[REQUIRED ACTION] Repeat exactly the lines of the entries below from the one with "blue triangle: (80, 59)" through the one with "red square: (40, 200) -> (53, 251), moved", both ends included, and nothing else.

*** Block opens ***

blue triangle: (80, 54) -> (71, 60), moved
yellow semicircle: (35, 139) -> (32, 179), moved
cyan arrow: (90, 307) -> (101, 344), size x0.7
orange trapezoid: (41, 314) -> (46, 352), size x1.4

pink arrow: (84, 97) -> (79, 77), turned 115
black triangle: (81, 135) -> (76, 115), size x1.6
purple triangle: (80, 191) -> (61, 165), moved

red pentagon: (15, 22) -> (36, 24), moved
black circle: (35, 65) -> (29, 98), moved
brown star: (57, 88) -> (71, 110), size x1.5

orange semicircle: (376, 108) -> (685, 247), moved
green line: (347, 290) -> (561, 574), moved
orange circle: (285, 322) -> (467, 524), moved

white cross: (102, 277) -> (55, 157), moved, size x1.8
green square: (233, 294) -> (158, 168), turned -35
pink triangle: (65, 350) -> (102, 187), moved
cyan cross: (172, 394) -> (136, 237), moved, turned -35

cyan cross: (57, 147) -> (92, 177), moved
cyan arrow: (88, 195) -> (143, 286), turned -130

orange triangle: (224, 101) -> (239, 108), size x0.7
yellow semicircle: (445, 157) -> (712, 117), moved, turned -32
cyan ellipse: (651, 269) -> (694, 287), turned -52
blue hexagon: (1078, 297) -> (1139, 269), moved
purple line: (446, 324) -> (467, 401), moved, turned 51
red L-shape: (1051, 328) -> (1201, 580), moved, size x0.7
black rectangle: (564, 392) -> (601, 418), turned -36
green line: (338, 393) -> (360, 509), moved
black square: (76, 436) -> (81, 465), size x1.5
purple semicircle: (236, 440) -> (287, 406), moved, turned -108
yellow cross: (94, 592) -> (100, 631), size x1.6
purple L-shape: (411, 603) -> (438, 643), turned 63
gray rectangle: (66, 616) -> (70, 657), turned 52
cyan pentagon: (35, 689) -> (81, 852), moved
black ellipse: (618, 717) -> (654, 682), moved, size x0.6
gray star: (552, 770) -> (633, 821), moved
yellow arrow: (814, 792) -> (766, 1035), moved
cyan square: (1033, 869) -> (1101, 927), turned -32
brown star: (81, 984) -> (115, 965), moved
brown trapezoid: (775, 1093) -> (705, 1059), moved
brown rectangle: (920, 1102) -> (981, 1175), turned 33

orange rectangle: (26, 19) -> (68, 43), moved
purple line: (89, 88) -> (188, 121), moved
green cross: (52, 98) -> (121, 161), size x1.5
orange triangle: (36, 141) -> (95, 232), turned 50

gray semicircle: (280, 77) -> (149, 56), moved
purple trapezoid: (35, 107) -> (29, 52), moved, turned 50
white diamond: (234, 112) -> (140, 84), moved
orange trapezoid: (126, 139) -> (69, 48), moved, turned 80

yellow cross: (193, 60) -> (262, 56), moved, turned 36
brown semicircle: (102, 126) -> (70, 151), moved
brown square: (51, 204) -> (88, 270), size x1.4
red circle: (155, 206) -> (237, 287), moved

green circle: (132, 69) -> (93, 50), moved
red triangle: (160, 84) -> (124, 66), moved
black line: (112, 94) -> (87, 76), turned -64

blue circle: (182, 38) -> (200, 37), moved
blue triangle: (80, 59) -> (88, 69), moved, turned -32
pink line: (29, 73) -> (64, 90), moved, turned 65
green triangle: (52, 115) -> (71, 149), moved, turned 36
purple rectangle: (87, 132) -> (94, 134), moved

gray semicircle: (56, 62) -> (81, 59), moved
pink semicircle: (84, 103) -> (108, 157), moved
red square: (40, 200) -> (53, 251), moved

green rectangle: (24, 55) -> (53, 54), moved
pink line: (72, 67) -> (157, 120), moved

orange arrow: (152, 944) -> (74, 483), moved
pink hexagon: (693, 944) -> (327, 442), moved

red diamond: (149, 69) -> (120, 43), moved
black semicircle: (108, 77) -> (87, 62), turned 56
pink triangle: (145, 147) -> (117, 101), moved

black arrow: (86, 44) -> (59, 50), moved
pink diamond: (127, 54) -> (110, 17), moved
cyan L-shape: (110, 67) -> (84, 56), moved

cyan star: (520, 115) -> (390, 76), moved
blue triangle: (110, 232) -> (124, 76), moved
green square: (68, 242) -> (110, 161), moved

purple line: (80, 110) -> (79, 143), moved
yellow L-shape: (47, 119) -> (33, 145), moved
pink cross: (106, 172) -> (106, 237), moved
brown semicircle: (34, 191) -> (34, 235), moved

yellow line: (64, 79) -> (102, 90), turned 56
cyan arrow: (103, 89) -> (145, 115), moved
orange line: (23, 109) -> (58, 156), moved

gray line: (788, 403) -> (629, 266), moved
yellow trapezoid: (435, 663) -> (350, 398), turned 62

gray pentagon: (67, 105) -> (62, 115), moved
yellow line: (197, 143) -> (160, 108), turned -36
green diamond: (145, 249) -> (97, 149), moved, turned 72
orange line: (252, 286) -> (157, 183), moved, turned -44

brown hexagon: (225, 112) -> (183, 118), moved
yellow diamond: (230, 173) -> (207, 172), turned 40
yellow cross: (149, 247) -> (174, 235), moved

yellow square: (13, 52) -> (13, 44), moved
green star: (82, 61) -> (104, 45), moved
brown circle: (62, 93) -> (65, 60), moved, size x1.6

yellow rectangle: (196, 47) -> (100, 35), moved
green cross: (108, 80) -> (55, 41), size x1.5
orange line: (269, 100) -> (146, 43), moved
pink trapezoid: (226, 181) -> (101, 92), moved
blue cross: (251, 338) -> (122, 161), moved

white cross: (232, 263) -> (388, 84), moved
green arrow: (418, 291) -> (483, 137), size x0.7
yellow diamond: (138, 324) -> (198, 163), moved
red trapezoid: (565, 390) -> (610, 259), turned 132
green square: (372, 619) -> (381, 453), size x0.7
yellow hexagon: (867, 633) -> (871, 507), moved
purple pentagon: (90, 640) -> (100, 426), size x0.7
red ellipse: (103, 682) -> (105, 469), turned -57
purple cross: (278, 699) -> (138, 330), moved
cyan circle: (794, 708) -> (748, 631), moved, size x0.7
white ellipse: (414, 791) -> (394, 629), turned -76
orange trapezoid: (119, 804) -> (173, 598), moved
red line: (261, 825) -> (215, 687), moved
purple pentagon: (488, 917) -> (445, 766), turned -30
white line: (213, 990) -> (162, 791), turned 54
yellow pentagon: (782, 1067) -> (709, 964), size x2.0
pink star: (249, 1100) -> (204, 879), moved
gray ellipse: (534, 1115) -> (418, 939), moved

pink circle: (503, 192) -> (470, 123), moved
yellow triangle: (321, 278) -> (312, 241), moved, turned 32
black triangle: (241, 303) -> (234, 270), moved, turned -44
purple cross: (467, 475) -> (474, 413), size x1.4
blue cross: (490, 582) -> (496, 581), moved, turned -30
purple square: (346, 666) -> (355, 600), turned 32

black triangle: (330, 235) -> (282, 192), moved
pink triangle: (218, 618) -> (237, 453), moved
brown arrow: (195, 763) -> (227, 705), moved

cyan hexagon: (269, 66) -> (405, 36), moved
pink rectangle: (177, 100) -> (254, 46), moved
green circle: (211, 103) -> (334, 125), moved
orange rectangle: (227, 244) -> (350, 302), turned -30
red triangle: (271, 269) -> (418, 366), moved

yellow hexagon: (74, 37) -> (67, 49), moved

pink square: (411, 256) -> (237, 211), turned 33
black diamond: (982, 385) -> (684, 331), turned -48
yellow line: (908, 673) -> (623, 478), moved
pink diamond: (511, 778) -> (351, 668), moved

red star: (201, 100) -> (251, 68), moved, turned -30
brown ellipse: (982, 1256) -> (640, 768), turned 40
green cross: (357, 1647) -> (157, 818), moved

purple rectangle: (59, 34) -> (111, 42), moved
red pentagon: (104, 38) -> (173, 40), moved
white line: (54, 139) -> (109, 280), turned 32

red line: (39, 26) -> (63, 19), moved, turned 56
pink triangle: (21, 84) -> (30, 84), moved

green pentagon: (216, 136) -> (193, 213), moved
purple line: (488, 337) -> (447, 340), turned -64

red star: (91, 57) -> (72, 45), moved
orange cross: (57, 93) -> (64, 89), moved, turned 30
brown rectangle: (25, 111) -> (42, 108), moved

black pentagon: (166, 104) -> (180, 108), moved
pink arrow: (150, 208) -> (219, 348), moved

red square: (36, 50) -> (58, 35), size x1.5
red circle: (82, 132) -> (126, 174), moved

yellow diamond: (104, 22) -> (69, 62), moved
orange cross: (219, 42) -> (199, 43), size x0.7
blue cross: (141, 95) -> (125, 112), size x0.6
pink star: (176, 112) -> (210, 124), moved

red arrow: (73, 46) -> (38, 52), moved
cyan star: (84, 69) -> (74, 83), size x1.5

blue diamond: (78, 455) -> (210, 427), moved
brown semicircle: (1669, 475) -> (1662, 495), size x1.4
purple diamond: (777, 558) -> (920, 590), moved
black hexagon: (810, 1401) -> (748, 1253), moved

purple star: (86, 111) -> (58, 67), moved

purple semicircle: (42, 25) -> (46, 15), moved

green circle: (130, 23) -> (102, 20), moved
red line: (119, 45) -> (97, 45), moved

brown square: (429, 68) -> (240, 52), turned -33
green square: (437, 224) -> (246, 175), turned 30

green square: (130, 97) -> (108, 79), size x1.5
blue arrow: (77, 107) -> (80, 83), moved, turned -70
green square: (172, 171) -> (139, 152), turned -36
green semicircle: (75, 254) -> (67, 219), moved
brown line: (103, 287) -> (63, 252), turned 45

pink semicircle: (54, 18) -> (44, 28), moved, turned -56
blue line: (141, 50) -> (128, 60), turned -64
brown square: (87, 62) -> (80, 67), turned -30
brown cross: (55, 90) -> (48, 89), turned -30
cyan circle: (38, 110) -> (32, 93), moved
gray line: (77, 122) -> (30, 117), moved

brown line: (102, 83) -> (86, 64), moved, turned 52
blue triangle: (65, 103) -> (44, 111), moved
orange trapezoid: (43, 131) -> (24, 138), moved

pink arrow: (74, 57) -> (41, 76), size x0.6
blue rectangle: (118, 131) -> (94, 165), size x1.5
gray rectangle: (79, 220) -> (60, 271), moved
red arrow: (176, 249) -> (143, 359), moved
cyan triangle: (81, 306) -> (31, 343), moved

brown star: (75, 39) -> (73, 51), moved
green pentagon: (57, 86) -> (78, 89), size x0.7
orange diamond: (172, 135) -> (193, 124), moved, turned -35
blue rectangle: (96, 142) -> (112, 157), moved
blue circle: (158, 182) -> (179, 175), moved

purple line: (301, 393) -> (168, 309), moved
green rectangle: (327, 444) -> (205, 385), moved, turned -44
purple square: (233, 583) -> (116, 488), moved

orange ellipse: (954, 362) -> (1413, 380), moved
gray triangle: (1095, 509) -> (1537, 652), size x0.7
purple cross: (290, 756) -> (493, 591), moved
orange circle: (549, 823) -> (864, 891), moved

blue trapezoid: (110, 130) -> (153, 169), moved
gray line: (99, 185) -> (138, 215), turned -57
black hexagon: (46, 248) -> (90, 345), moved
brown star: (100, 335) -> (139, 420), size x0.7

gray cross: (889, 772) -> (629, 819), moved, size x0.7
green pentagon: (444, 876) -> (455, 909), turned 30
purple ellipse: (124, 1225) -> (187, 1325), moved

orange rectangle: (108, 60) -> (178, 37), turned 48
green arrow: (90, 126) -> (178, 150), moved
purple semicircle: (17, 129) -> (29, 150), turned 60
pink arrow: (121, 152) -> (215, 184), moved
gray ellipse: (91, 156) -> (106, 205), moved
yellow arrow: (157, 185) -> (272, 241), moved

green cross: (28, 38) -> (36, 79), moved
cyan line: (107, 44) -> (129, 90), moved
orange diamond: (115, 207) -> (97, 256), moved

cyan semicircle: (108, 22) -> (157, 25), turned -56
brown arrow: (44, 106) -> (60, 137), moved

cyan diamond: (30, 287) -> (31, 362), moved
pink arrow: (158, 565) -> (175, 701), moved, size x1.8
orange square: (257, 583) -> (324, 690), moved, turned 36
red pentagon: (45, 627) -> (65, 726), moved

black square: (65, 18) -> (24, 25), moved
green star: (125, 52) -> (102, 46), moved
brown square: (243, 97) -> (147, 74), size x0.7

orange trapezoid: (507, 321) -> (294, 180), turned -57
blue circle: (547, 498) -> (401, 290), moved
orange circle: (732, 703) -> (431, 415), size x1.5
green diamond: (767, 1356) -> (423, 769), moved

*** Block closes ***

[ANSWER TO THIS TASK]
blue triangle: (80, 59) -> (88, 69), moved, turned -32
pink line: (29, 73) -> (64, 90), moved, turned 65
green triangle: (52, 115) -> (71, 149), moved, turned 36
purple rectangle: (87, 132) -> (94, 134), moved

gray semicircle: (56, 62) -> (81, 59), moved
pink semicircle: (84, 103) -> (108, 157), moved
red square: (40, 200) -> (53, 251), moved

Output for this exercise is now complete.